Requirement
Copy each line below in which the word "degrees" occurs.
/---
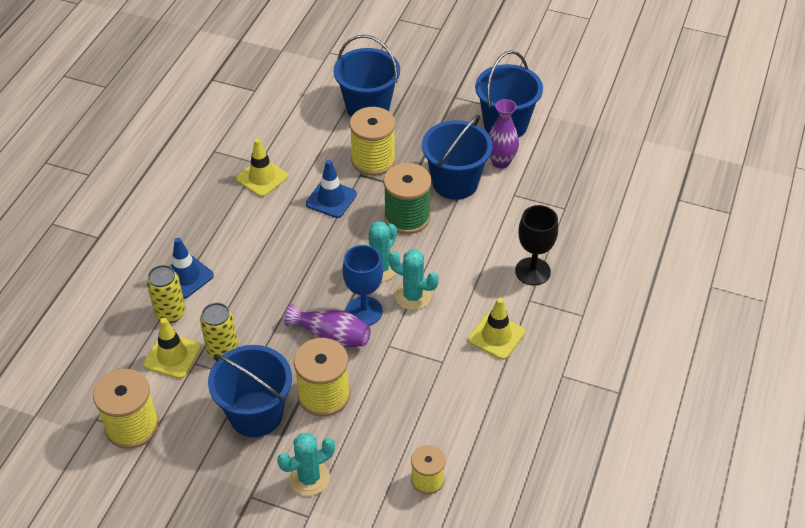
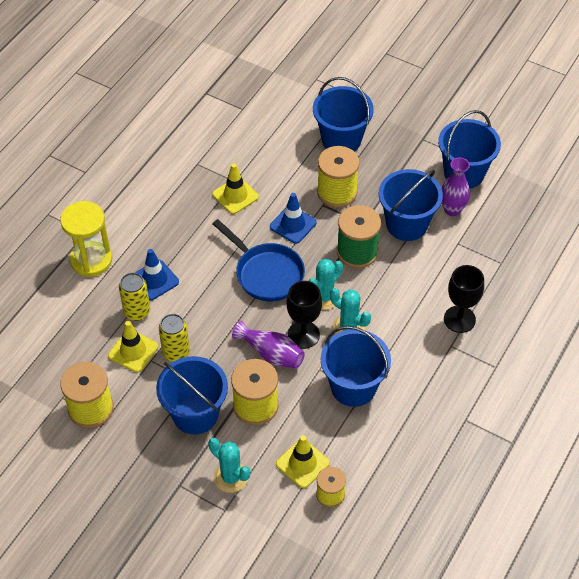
camera: 10 degrees right, 5 degrees up
(109, 265) = (91, 260): none -> yellow hourglass
(309, 478) = (231, 477): turquoise cactus -> turquoise cactus turned 60 degrees clockwise
(310, 252) = (266, 273): none -> blue pan
(364, 311) = (303, 335): blue goblet -> black goblet
(430, 358) = (353, 387): none -> blue bucket
(496, 336) = (415, 375): yellow traffic cone -> yellow traffic cone (302, 463)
\---
Result of this exercise
camera: 10 degrees right, 5 degrees up
(309, 478) = (231, 477): turquoise cactus -> turquoise cactus turned 60 degrees clockwise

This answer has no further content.